Task statement
Only one stretch of the material below is wanted: everything from the line containing "none -> yellow 1x3 slope [262,99,349,228]" down to the line containing "none -> yellow 1x1 cone [235,180,277,245]", both ends included. Repeat it exactly and skip the pictures.

Dataset entries
====
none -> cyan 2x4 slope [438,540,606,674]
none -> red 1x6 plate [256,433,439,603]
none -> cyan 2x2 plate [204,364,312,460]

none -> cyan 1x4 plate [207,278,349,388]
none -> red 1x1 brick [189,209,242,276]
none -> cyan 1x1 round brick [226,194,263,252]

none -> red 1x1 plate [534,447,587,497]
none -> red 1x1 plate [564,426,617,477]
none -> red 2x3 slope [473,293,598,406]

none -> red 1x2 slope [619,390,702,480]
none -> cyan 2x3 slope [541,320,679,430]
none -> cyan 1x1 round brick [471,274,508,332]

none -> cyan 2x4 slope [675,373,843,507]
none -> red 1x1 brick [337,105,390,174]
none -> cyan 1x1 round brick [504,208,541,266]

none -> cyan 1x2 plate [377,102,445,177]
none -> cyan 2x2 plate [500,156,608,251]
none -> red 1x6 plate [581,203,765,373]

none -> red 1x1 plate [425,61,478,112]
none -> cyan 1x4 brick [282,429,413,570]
====
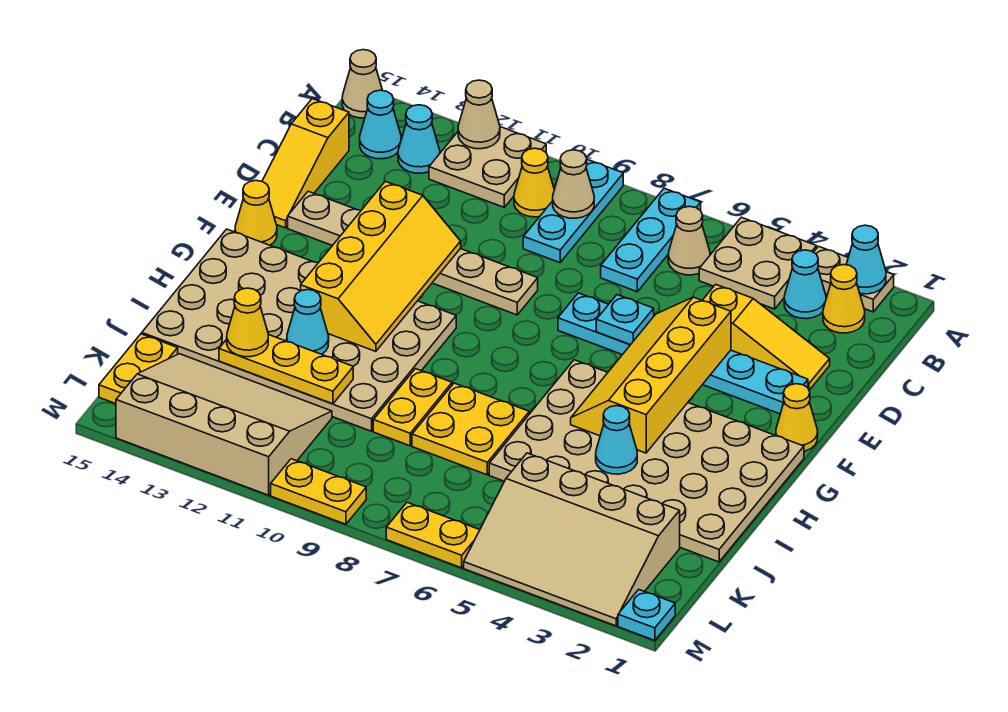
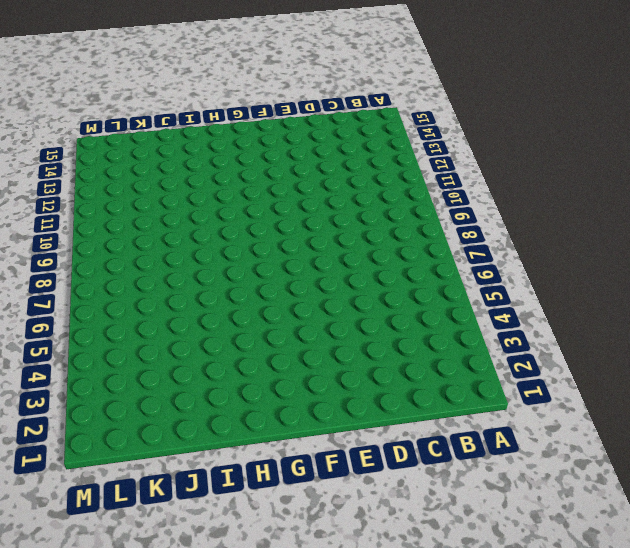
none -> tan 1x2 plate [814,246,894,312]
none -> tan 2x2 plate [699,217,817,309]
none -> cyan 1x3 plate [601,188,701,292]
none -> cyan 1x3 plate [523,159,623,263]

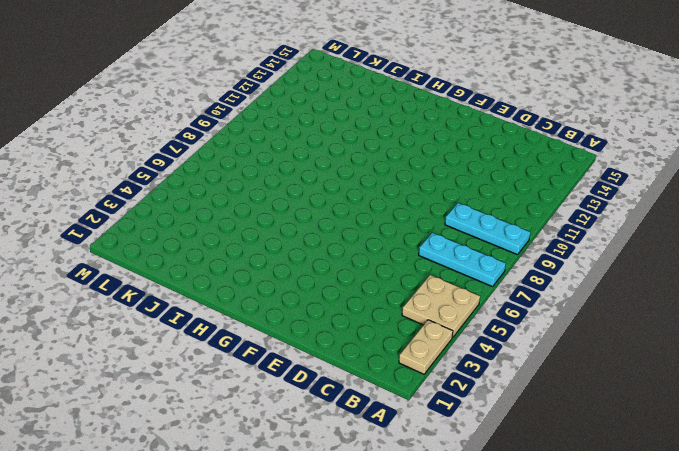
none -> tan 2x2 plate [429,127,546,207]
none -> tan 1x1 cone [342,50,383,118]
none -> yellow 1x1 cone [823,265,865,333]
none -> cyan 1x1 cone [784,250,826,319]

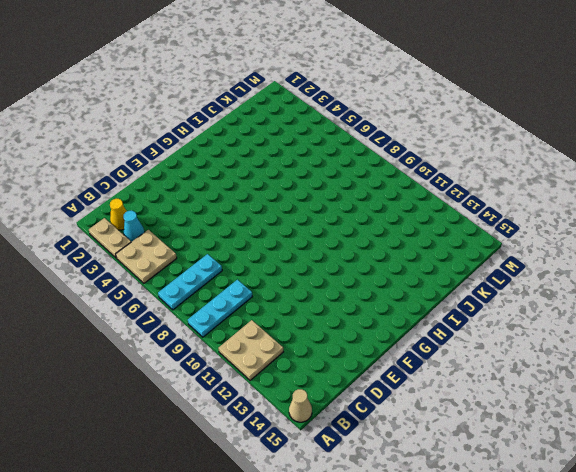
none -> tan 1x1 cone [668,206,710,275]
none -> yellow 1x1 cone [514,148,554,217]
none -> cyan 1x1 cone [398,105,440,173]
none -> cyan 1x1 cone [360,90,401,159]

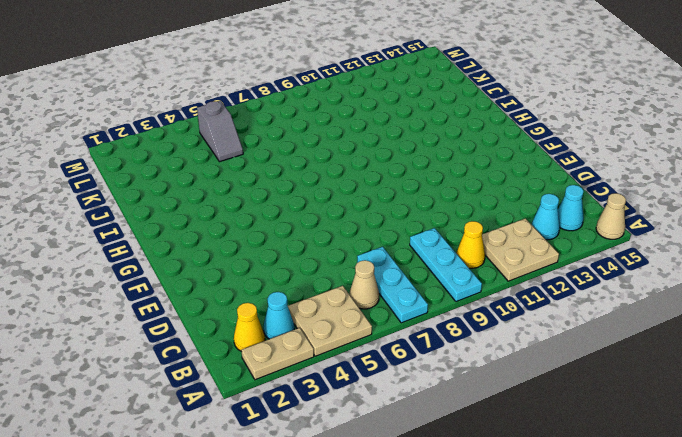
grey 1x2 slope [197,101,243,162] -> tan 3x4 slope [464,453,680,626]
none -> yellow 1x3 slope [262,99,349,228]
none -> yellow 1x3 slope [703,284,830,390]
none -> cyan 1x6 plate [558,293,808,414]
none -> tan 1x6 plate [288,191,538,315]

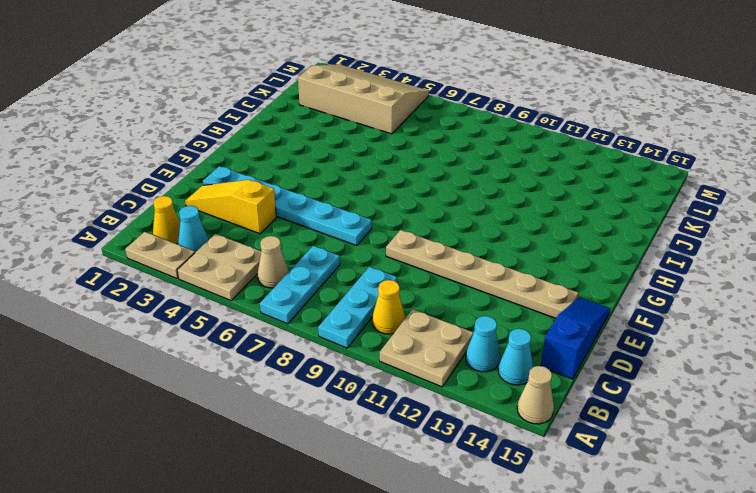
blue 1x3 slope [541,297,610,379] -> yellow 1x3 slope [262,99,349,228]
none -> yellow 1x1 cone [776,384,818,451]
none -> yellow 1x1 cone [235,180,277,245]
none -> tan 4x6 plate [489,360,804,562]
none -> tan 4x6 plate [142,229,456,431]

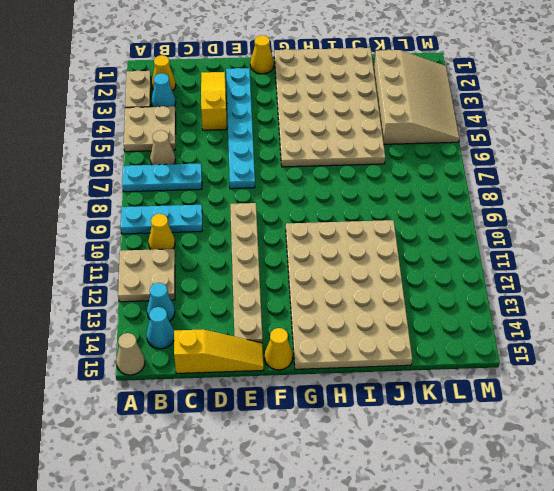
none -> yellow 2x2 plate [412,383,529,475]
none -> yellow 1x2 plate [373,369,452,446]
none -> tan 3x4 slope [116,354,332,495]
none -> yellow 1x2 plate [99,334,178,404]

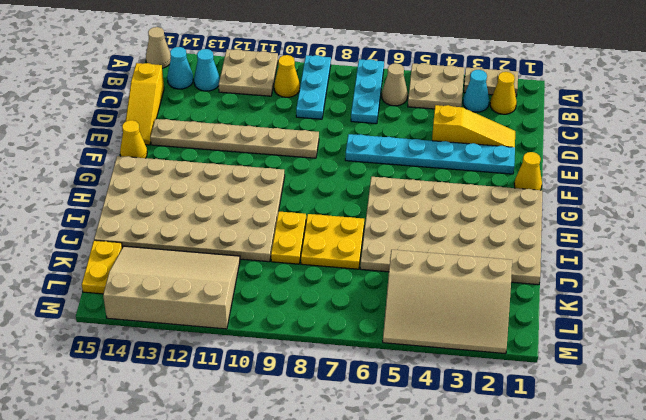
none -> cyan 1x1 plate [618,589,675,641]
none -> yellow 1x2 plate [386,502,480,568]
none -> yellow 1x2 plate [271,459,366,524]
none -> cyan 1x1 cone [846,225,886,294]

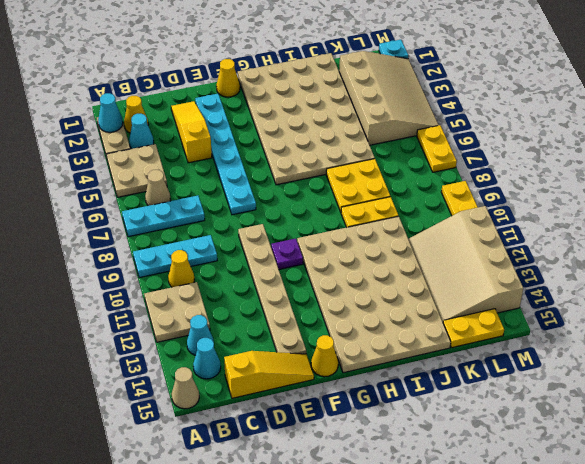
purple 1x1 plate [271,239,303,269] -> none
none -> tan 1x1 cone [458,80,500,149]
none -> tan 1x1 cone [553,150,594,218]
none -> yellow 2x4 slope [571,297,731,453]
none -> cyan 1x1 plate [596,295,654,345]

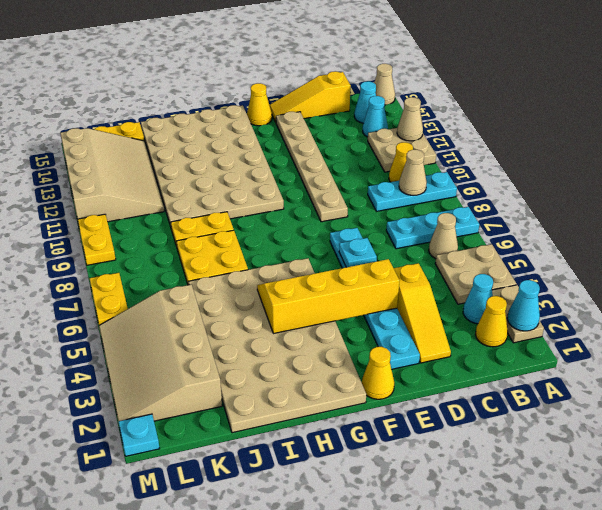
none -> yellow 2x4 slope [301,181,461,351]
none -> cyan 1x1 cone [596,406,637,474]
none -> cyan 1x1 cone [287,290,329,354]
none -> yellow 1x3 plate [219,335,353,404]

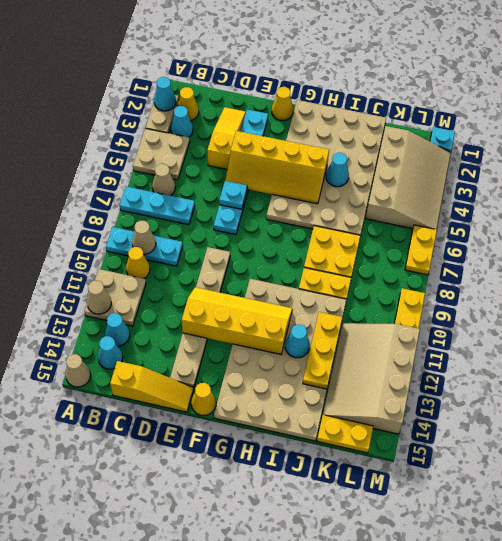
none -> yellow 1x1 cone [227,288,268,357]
====
Written response
none -> yellow 1x3 slope [262,99,349,228]
none -> yellow 1x3 slope [703,284,830,390]
none -> cyan 1x6 plate [558,293,808,414]
none -> tan 1x6 plate [288,191,538,315]

blue 1x3 slope [541,297,610,379] -> yellow 1x3 slope [262,99,349,228]
none -> yellow 1x1 cone [776,384,818,451]
none -> yellow 1x1 cone [235,180,277,245]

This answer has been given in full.